_ABOUT THIS TASK:_ Reproduce exactly the span of lines that opens with the line containing "Trace the roads" and closes with the last line of the entries below.
#### DATA SHOWN
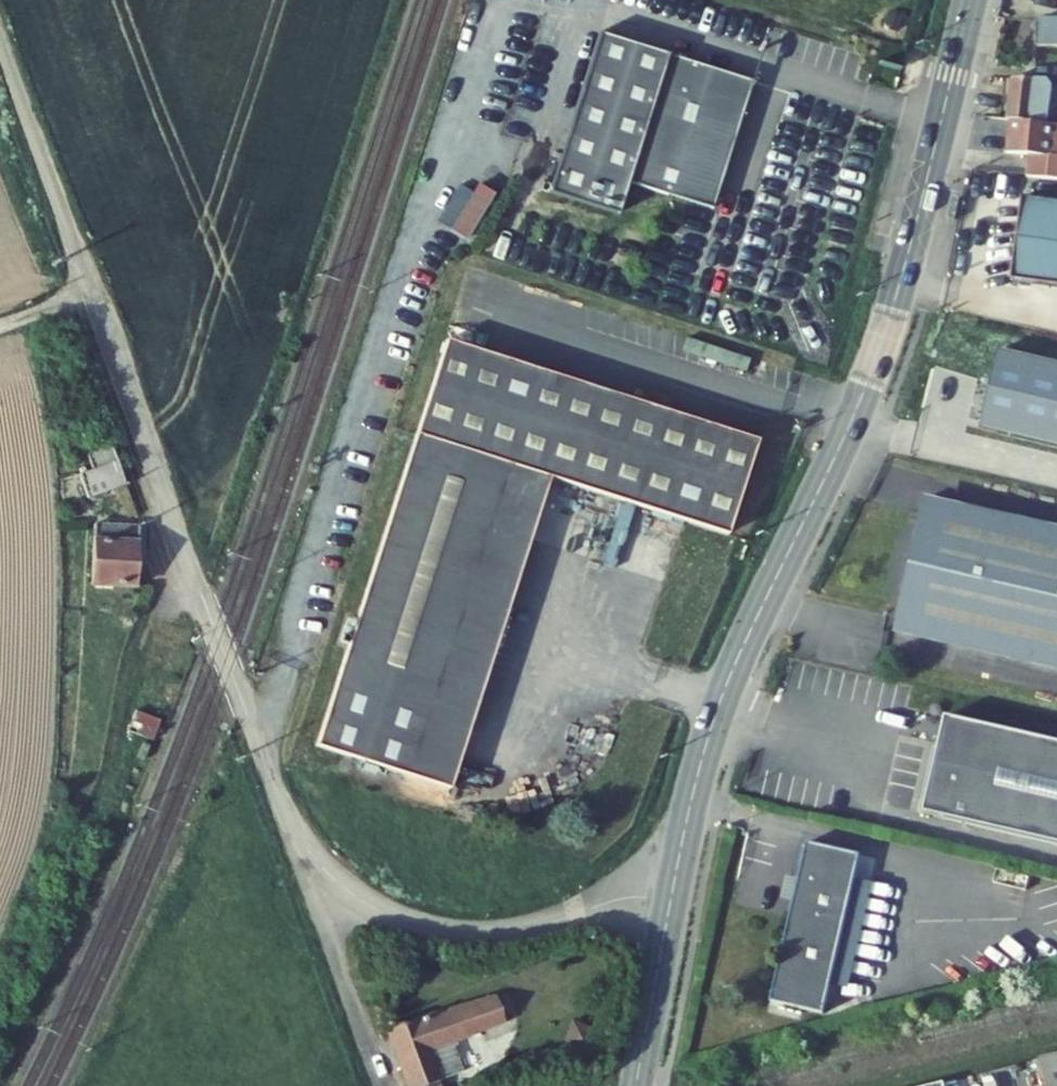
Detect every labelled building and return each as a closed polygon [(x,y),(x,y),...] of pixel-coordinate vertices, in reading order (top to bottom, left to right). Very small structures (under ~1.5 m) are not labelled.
[(1037,19),(1038,45),(1056,46),(1056,20),(1037,19)] [(600,33),(550,192),(620,214),(630,182),(713,208),(753,82),(600,33)] [(1018,73),(1016,114),(1019,115),(1056,116),(1056,92),(1054,92),(1055,72),(1018,73)] [(1019,115),(1018,148),(1041,148),(1040,166),(1056,168),(1056,116),(1019,115)] [(479,186),(451,231),(467,240),(494,195),(479,186)] [(1011,280),(1056,287),(1056,203),(1022,198),(1011,280)] [(552,480),(729,538),(762,446),(450,343),(421,430),(553,476),(552,480)] [(448,786),(552,480),(553,476),(421,430),(356,624),(348,621),(341,639),(350,642),(315,743),(382,765),(448,786)] [(80,474),(88,498),(126,484),(113,447),(89,455),(94,469),(80,474)] [(627,566),(664,576),(678,522),(569,493),(563,517),(603,528),(601,536),(633,544),(627,566)] [(922,513),(897,620),(1056,656),(1056,544),(922,513)] [(94,524),(91,584),(136,587),(139,527),(94,524)] [(161,719),(136,711),(128,732),(153,740),(161,719)] [(946,723),(928,804),(924,803),(920,820),(1056,850),(1056,748),(946,723)] [(768,1000),(821,1014),(855,897),(866,860),(811,846),(768,1000)] [(390,1027),(412,1085),(429,1085),(437,1084),(434,1075),(439,1073),(431,1049),(504,1025),(496,996),(390,1027)] [(1052,1085),(1056,1085),(1056,1059),(1047,1062),(1052,1085)]
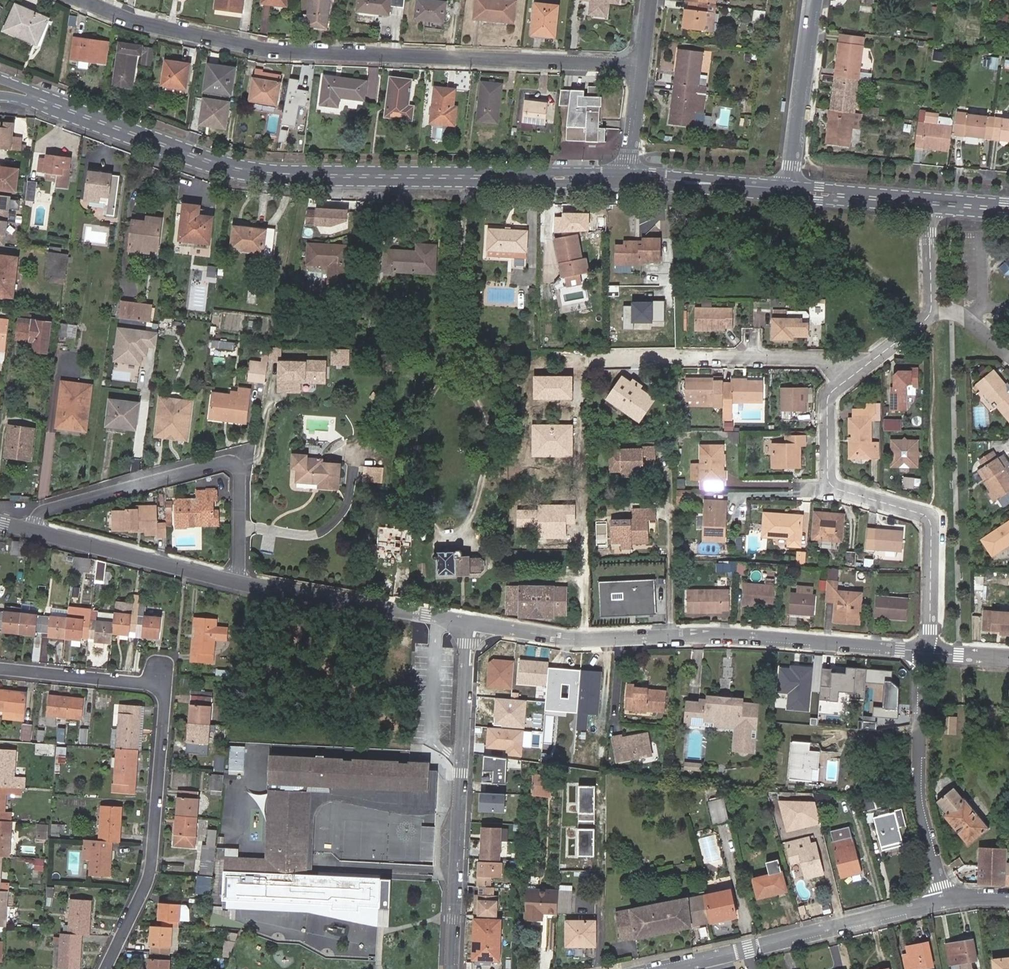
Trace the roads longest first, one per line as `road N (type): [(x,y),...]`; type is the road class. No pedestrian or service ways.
road 1 (tertiary): [(0,86),(254,172),(627,177)]
road 2 (residential): [(86,0),(135,21),(268,49),(642,65)]
road 3 (residential): [(106,968),(147,885),(154,852),(165,686),(0,670)]
road 4 (residential): [(927,651),(931,516),(828,483),(829,393),(861,369)]
road 5 (residential): [(466,622),(450,968)]
road 6 (residential): [(34,530),(49,508),(230,462),(239,475),(238,582)]
road 7 (residential): [(671,968),(946,899)]
road 8 (residential): [(672,637),(927,651)]
road 9 (residential): [(927,651),(919,800),(946,899)]
road 10 (residential): [(238,582),(466,622)]
road 11 (residential): [(34,530),(238,582)]
road 12 (residential): [(466,622),(566,641),(672,637)]
road 13 (residential): [(788,190),(813,0)]
road 14 (residential): [(861,369),(757,354),(687,363)]
road 15 (tertiary): [(627,177),(788,190)]
road 16 (tertiary): [(788,190),(933,202)]
road 17 (residential): [(672,637),(671,499)]
road 18 (residential): [(980,327),(981,206)]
########
_TASK SOLUTION:_
Trace the roads longest first, one per line as `road N (type): [(x,y),...]`; type is the road class. No pedestrian or service ways.
road 1 (tertiary): [(0,86),(254,172),(627,177)]
road 2 (residential): [(86,0),(135,21),(268,49),(642,65)]
road 3 (residential): [(106,968),(147,885),(154,852),(165,686),(0,670)]
road 4 (residential): [(927,651),(931,516),(828,483),(829,393),(861,369)]
road 5 (residential): [(466,622),(450,968)]
road 6 (residential): [(34,530),(49,508),(230,462),(239,475),(238,582)]
road 7 (residential): [(671,968),(946,899)]
road 8 (residential): [(672,637),(927,651)]
road 9 (residential): [(927,651),(919,800),(946,899)]
road 10 (residential): [(238,582),(466,622)]
road 11 (residential): [(34,530),(238,582)]
road 12 (residential): [(466,622),(566,641),(672,637)]
road 13 (residential): [(788,190),(813,0)]
road 14 (residential): [(861,369),(757,354),(687,363)]
road 15 (tertiary): [(627,177),(788,190)]
road 16 (tertiary): [(788,190),(933,202)]
road 17 (residential): [(672,637),(671,499)]
road 18 (residential): [(980,327),(981,206)]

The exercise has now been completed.